(Beginning of Listed records)

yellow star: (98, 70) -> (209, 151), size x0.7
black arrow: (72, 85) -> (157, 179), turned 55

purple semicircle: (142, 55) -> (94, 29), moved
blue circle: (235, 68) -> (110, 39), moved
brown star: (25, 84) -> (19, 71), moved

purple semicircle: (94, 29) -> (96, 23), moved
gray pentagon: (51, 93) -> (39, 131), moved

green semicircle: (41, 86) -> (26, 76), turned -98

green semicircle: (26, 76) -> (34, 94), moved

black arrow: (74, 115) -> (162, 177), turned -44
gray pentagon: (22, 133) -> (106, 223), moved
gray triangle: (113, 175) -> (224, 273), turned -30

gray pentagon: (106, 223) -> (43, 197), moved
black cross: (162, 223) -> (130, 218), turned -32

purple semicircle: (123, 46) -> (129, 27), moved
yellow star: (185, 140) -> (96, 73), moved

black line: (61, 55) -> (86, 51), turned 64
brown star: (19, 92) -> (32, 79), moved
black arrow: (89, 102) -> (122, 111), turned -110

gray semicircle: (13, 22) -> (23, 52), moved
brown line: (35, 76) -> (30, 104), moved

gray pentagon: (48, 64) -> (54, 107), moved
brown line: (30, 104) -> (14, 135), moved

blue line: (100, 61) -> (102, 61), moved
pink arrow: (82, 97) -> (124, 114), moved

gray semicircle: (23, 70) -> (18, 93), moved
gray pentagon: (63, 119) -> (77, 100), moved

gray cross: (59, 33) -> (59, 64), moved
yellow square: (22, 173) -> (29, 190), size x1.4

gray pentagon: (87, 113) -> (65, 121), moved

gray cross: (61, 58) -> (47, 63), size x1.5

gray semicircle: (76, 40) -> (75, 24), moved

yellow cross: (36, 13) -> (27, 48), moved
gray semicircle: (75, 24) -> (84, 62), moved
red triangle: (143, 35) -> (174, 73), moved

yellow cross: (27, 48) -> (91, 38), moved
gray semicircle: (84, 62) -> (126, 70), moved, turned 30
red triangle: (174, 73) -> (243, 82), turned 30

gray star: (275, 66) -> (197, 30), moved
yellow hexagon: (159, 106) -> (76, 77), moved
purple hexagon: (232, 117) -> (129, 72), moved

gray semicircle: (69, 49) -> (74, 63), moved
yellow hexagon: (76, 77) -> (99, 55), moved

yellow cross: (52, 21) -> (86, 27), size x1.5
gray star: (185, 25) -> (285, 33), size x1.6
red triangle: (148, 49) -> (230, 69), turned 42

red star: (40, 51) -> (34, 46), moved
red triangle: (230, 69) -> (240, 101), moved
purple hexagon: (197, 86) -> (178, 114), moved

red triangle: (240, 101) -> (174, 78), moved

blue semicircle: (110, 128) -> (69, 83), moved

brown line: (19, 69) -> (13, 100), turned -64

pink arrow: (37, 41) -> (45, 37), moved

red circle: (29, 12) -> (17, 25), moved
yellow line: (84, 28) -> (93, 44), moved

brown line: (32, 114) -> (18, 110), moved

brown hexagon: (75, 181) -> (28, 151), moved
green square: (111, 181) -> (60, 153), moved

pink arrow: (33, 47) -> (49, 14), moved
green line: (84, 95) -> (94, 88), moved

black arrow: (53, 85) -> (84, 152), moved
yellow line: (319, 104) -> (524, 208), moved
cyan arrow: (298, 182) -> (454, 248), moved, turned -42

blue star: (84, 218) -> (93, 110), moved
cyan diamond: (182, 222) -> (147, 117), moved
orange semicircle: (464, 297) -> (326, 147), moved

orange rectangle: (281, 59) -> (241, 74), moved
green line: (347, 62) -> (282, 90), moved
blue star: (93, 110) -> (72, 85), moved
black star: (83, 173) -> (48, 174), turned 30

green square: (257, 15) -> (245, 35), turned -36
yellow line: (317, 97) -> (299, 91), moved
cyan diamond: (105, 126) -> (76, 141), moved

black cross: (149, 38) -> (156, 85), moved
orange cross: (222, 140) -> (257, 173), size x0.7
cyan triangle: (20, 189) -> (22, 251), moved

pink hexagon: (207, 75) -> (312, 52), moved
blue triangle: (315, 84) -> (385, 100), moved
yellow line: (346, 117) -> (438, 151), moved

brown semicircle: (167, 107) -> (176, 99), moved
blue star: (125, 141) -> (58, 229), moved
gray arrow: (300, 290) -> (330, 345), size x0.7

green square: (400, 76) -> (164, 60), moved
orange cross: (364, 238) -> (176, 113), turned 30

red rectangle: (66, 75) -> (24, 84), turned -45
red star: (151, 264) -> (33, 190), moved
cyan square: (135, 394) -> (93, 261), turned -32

(End of Listed records)

Directive: Would you please transcribe the records above in full and exactly?

Problem solution:
yellow star: (98, 70) -> (209, 151), size x0.7
black arrow: (72, 85) -> (157, 179), turned 55

purple semicircle: (142, 55) -> (94, 29), moved
blue circle: (235, 68) -> (110, 39), moved
brown star: (25, 84) -> (19, 71), moved

purple semicircle: (94, 29) -> (96, 23), moved
gray pentagon: (51, 93) -> (39, 131), moved

green semicircle: (41, 86) -> (26, 76), turned -98

green semicircle: (26, 76) -> (34, 94), moved

black arrow: (74, 115) -> (162, 177), turned -44
gray pentagon: (22, 133) -> (106, 223), moved
gray triangle: (113, 175) -> (224, 273), turned -30

gray pentagon: (106, 223) -> (43, 197), moved
black cross: (162, 223) -> (130, 218), turned -32

purple semicircle: (123, 46) -> (129, 27), moved
yellow star: (185, 140) -> (96, 73), moved

black line: (61, 55) -> (86, 51), turned 64
brown star: (19, 92) -> (32, 79), moved
black arrow: (89, 102) -> (122, 111), turned -110

gray semicircle: (13, 22) -> (23, 52), moved
brown line: (35, 76) -> (30, 104), moved

gray pentagon: (48, 64) -> (54, 107), moved
brown line: (30, 104) -> (14, 135), moved

blue line: (100, 61) -> (102, 61), moved
pink arrow: (82, 97) -> (124, 114), moved

gray semicircle: (23, 70) -> (18, 93), moved
gray pentagon: (63, 119) -> (77, 100), moved

gray cross: (59, 33) -> (59, 64), moved
yellow square: (22, 173) -> (29, 190), size x1.4

gray pentagon: (87, 113) -> (65, 121), moved

gray cross: (61, 58) -> (47, 63), size x1.5

gray semicircle: (76, 40) -> (75, 24), moved

yellow cross: (36, 13) -> (27, 48), moved
gray semicircle: (75, 24) -> (84, 62), moved
red triangle: (143, 35) -> (174, 73), moved

yellow cross: (27, 48) -> (91, 38), moved
gray semicircle: (84, 62) -> (126, 70), moved, turned 30
red triangle: (174, 73) -> (243, 82), turned 30

gray star: (275, 66) -> (197, 30), moved
yellow hexagon: (159, 106) -> (76, 77), moved
purple hexagon: (232, 117) -> (129, 72), moved

gray semicircle: (69, 49) -> (74, 63), moved
yellow hexagon: (76, 77) -> (99, 55), moved

yellow cross: (52, 21) -> (86, 27), size x1.5
gray star: (185, 25) -> (285, 33), size x1.6
red triangle: (148, 49) -> (230, 69), turned 42

red star: (40, 51) -> (34, 46), moved
red triangle: (230, 69) -> (240, 101), moved
purple hexagon: (197, 86) -> (178, 114), moved

red triangle: (240, 101) -> (174, 78), moved

blue semicircle: (110, 128) -> (69, 83), moved

brown line: (19, 69) -> (13, 100), turned -64

pink arrow: (37, 41) -> (45, 37), moved

red circle: (29, 12) -> (17, 25), moved
yellow line: (84, 28) -> (93, 44), moved

brown line: (32, 114) -> (18, 110), moved

brown hexagon: (75, 181) -> (28, 151), moved
green square: (111, 181) -> (60, 153), moved

pink arrow: (33, 47) -> (49, 14), moved
green line: (84, 95) -> (94, 88), moved

black arrow: (53, 85) -> (84, 152), moved
yellow line: (319, 104) -> (524, 208), moved
cyan arrow: (298, 182) -> (454, 248), moved, turned -42

blue star: (84, 218) -> (93, 110), moved
cyan diamond: (182, 222) -> (147, 117), moved
orange semicircle: (464, 297) -> (326, 147), moved

orange rectangle: (281, 59) -> (241, 74), moved
green line: (347, 62) -> (282, 90), moved
blue star: (93, 110) -> (72, 85), moved
black star: (83, 173) -> (48, 174), turned 30

green square: (257, 15) -> (245, 35), turned -36
yellow line: (317, 97) -> (299, 91), moved
cyan diamond: (105, 126) -> (76, 141), moved

black cross: (149, 38) -> (156, 85), moved
orange cross: (222, 140) -> (257, 173), size x0.7
cyan triangle: (20, 189) -> (22, 251), moved

pink hexagon: (207, 75) -> (312, 52), moved
blue triangle: (315, 84) -> (385, 100), moved
yellow line: (346, 117) -> (438, 151), moved

brown semicircle: (167, 107) -> (176, 99), moved
blue star: (125, 141) -> (58, 229), moved
gray arrow: (300, 290) -> (330, 345), size x0.7

green square: (400, 76) -> (164, 60), moved
orange cross: (364, 238) -> (176, 113), turned 30

red rectangle: (66, 75) -> (24, 84), turned -45
red star: (151, 264) -> (33, 190), moved
cyan square: (135, 394) -> (93, 261), turned -32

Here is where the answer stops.